Stored dataset items
□ □ □

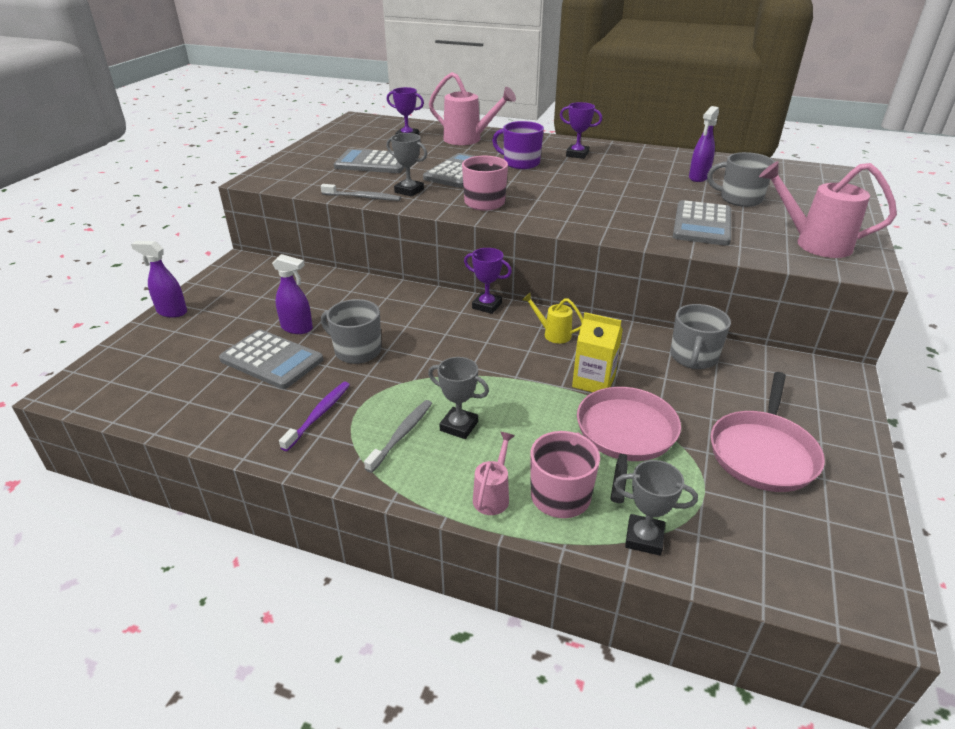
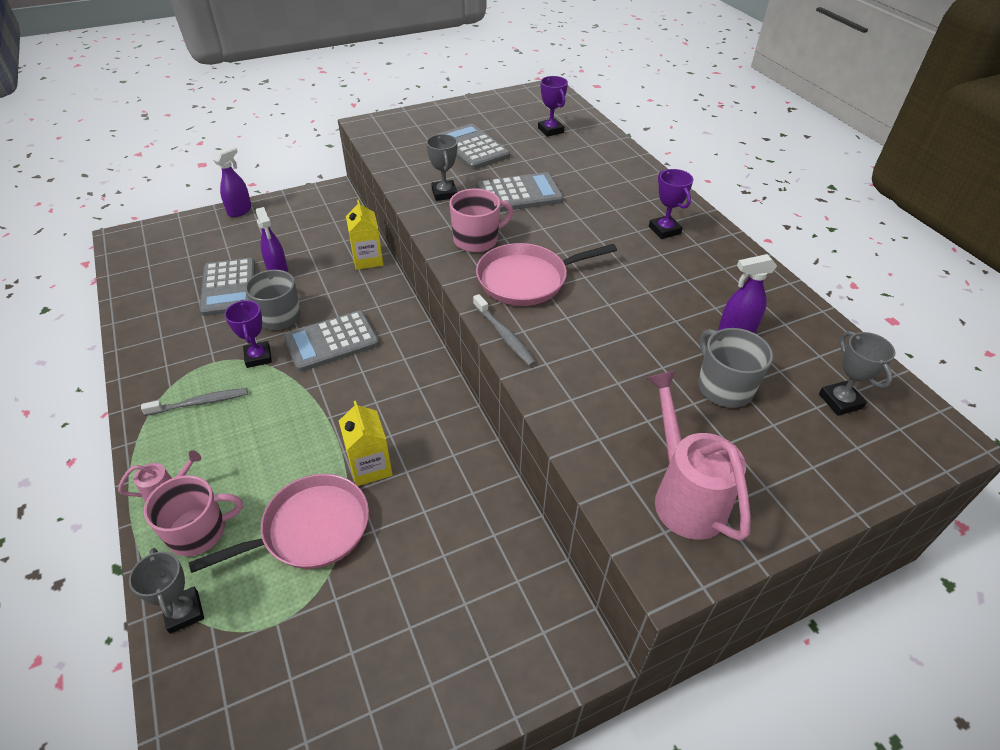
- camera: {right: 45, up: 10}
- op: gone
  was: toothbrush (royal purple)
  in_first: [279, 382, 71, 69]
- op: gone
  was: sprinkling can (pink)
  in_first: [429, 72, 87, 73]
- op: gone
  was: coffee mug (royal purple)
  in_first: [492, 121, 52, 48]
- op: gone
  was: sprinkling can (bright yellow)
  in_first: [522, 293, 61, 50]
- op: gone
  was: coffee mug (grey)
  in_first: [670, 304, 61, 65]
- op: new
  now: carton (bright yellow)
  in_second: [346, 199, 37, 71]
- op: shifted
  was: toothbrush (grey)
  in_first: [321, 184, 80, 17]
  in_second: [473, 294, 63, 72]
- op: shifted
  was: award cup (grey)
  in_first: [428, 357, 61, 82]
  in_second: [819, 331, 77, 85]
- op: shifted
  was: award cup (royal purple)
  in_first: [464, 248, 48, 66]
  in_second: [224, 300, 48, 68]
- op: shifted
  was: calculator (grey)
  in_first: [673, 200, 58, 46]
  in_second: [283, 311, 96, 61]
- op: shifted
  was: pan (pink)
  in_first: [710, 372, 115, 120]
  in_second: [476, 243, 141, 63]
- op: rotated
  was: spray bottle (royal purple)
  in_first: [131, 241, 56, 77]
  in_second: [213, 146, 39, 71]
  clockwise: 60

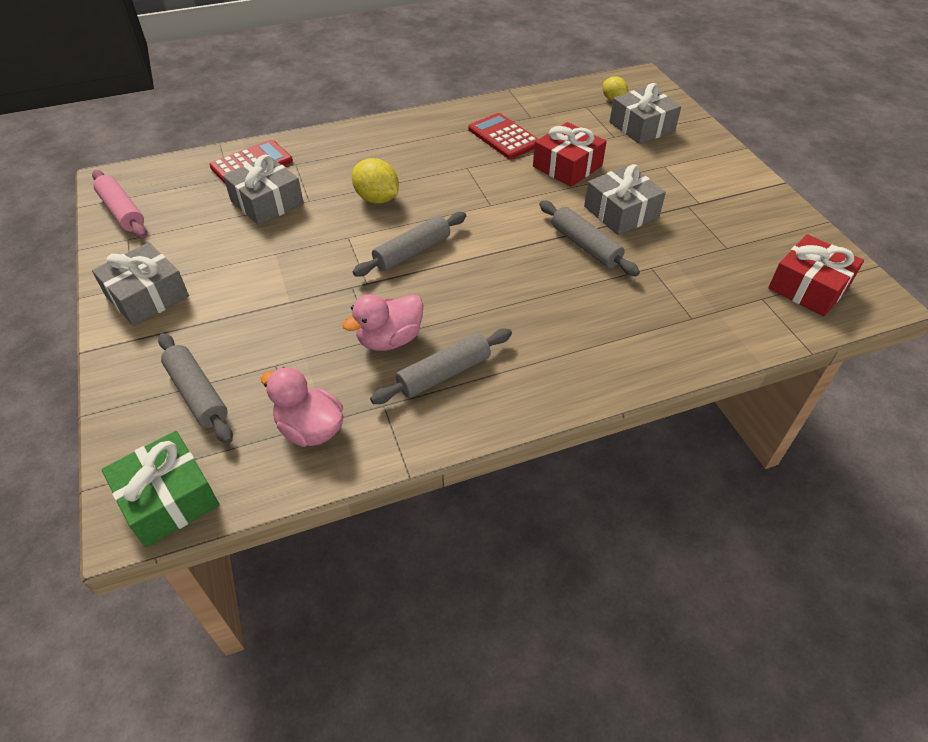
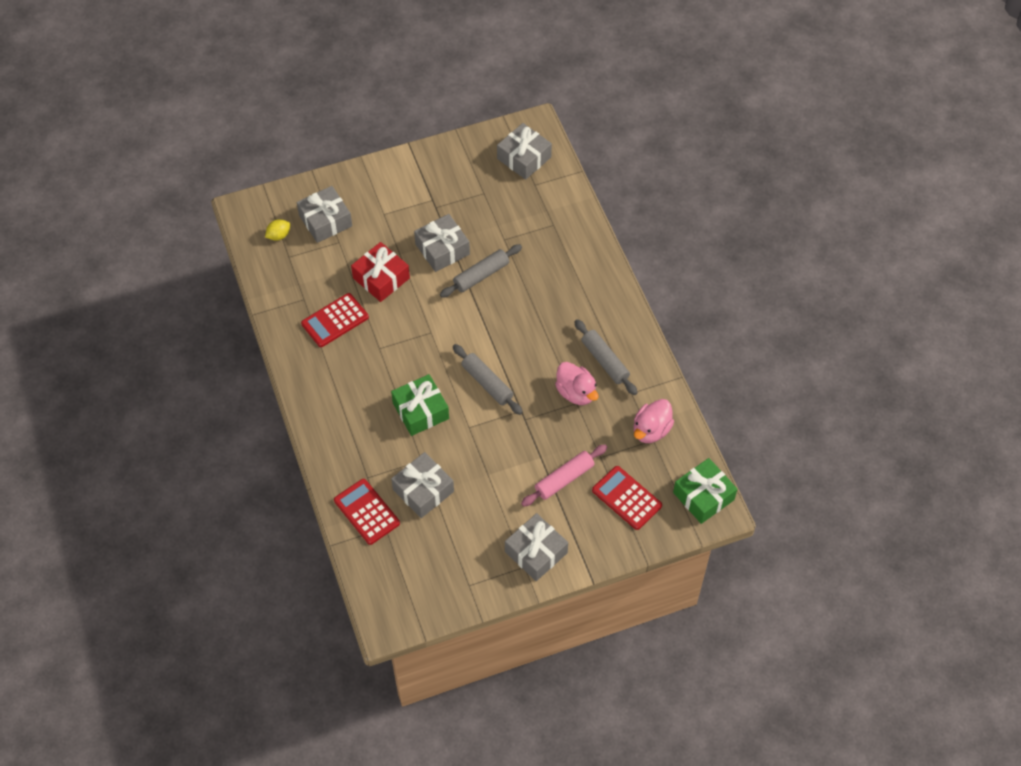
- camera: {right: -90, up: 10}
- op: shifted
  was: pastry roller (pink)
  in_first: [92, 170, 55, 68]
  in_second: [521, 444, 86, 63]
- op: swapped
  was: pastry roller (grey)
  now: calculator (scarlet)
  in_first: [158, 333, 75, 111]
  in_second: [592, 466, 70, 64]
- op: swapped
  was: citrus fruit (bright yellow)
  now: gift (green)
  in_first: [352, 158, 47, 46]
  in_second: [391, 374, 58, 62]
- op: repainted
  was: gift (scarlet)
  now: gift (grey)
  in_first: [768, 234, 96, 82]
  in_second: [497, 123, 55, 57]

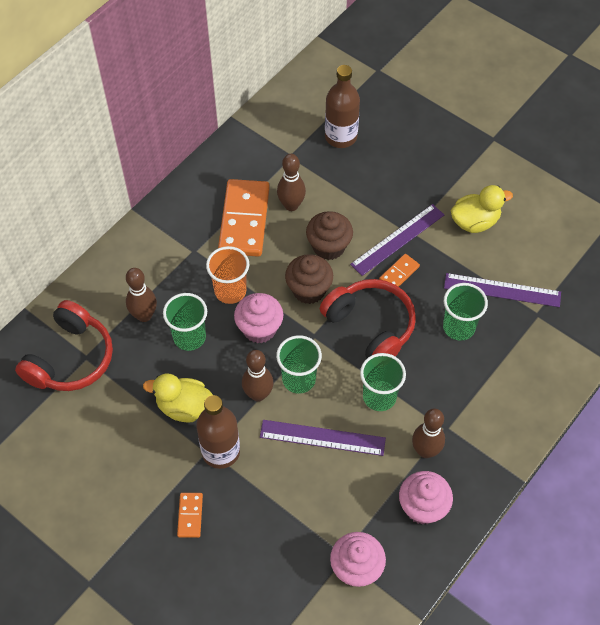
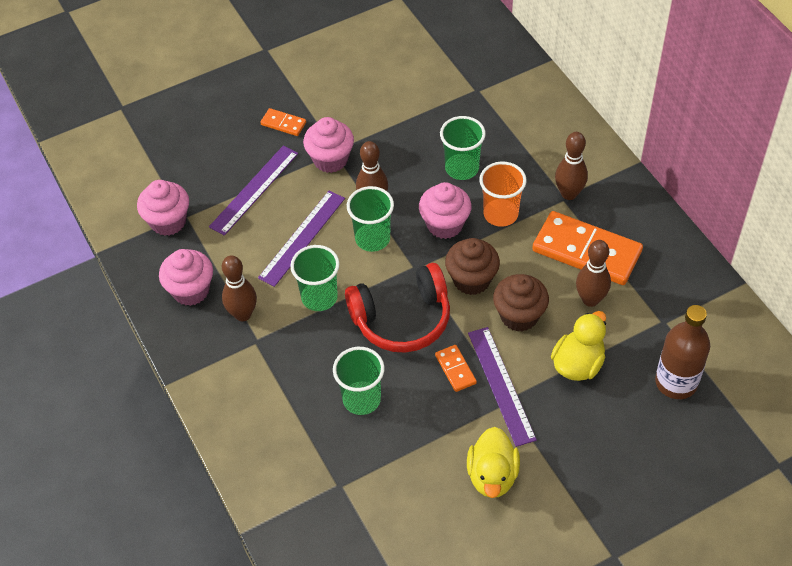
- camera: {right: 115, up: -5}
- op: gone
  was: headset (scarlet)
  in_first: [15, 300, 98, 91]
- op: shifted
  was: skittle (dark brown)
  in_first: [126, 268, 31, 54]
  in_second: [555, 132, 33, 68]
- op: shifted
  was: duck (bright yellow)
  in_first: [143, 374, 70, 48]
  in_second: [551, 311, 55, 70]
- op: shifted
  was: straightedge (royal purple)
  in_first: [444, 273, 117, 34]
  in_second: [209, 146, 89, 90]
- op: swapped
  was: flask (dark brown)
  now: fairy cake (pink)
  in_first: [196, 395, 44, 74]
  in_second: [303, 117, 51, 56]

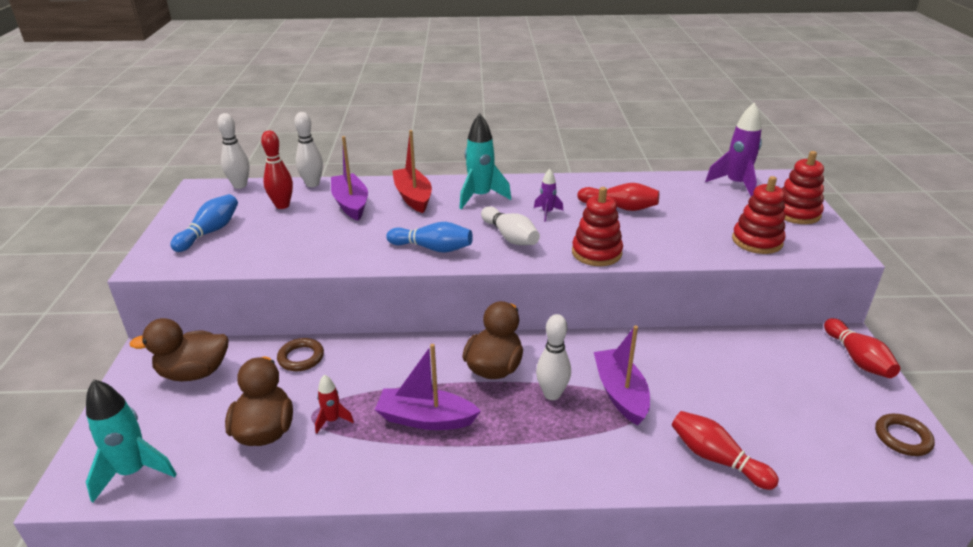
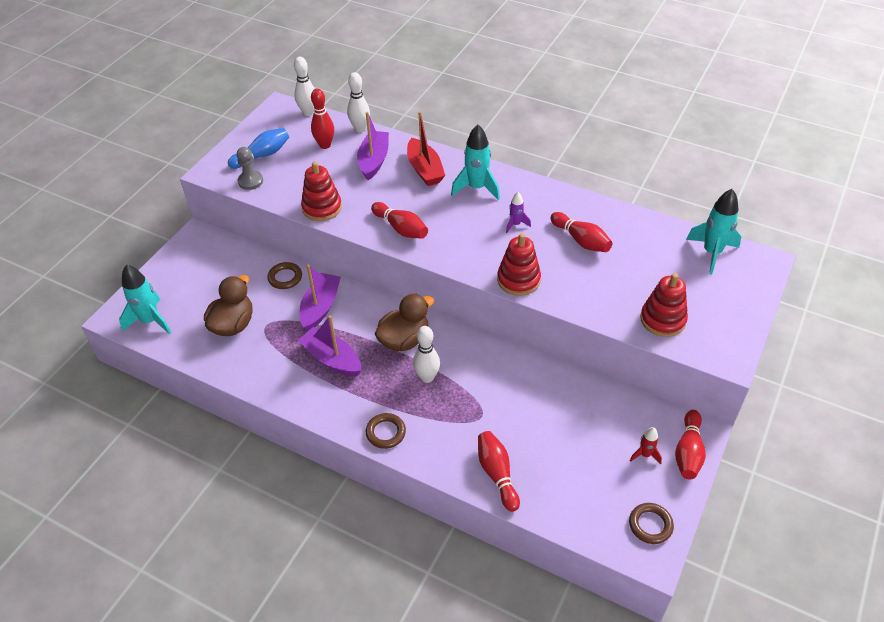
- camera: {right: 30, up: 15}
- op: gone
  was: duck (dark brown)
  in_first: [129, 318, 99, 63]
- op: gone
  was: skittle (pure white)
  in_first: [481, 206, 59, 39]
- op: new
  now: chess pawn (grey)
  in_second: [237, 147, 26, 43]
- op: new
  now: torus (dark brown)
  in_second: [366, 413, 40, 36]
- op: shifted
  was: spaceship (scarlet)
  in_first: [315, 375, 39, 59]
  in_second: [630, 427, 32, 37]
- op: shifted
  was: toy boat (royal purple)
  in_first: [594, 325, 56, 100]
  in_second: [300, 265, 41, 66]
- op: shifted
  was: ring stacker (scarlet)
  in_first: [781, 151, 43, 73]
  in_second: [301, 162, 41, 59]
- op: repainted
  was: skittle (royal blue)
  now: skittle (scarlet)
  in_first: [386, 222, 87, 31]
  in_second: [371, 202, 57, 37]
- op: repainted
  was: spaceship (royal purple)
  now: spaceship (turquoise)
  in_first: [705, 103, 57, 93]
  in_second: [686, 189, 55, 85]
- op: rotated
  was: toy boat (scarlet)
  in_first: [392, 130, 40, 83]
  in_second: [407, 111, 38, 75]
  clockwise: 150

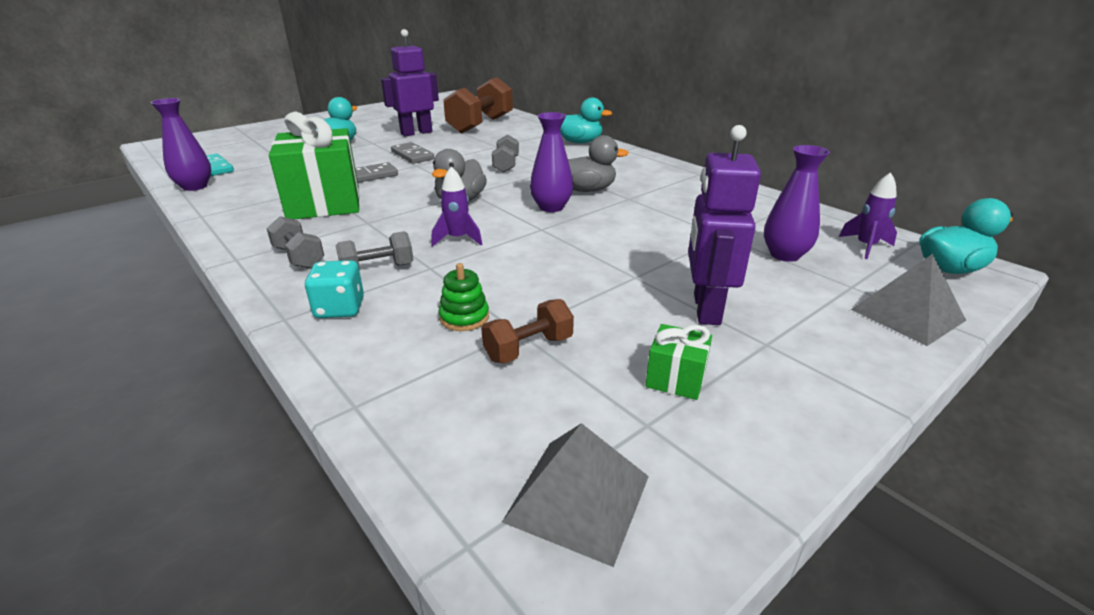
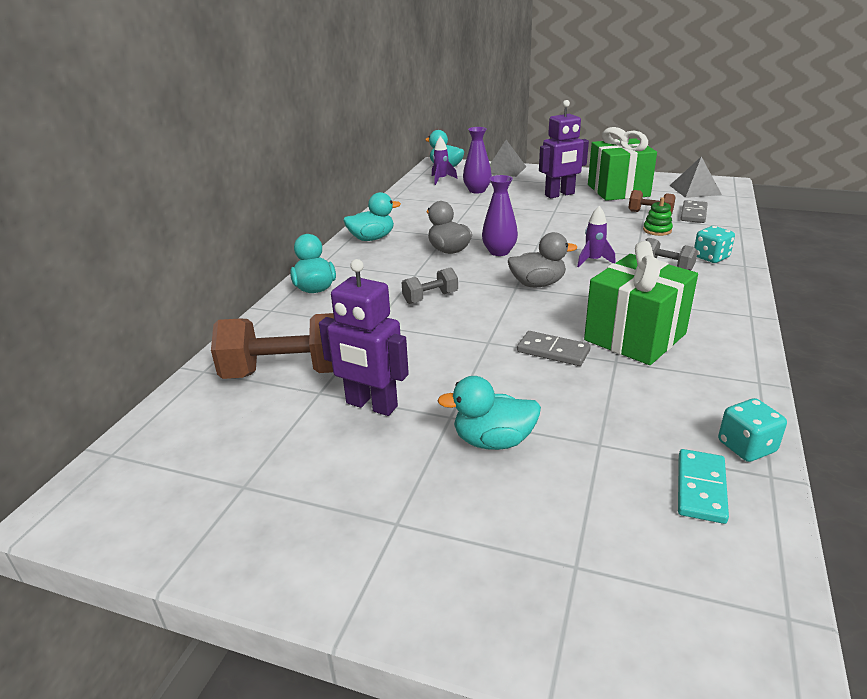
- camera: {right: -120, up: 0}
- op: gone
  was: dumbbell (grey)
  in_first: [266, 216, 58, 53]
- op: new
  now: duck (turquoise)
  in_second: [343, 192, 58, 49]
- op: shifted
  was: domino piece (grey)
  in_first: [391, 142, 43, 22]
  in_second: [681, 200, 26, 23]
- op: swapped
  was: tall vase (royal purple)
  now: game die (turquoise)
  in_first: [150, 98, 61, 93]
  in_second: [718, 398, 69, 64]
- op: scaled
  was: gift (green)
  in_first: [645, 324, 67, 76]
  in_second: [588, 127, 69, 74]
  ratio: 2.31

□ □ □

Begin with the line above that has "in_second: [283, 311, 96, 61]" and continue through the line that has "in_second: [213, 146, 39, 71]", setting each one down exactly. Stop there.

(Solution to this problem):
  in_second: [283, 311, 96, 61]
- op: shifted
  was: pan (pink)
  in_first: [710, 372, 115, 120]
  in_second: [476, 243, 141, 63]
- op: rotated
  was: spray bottle (royal purple)
  in_first: [131, 241, 56, 77]
  in_second: [213, 146, 39, 71]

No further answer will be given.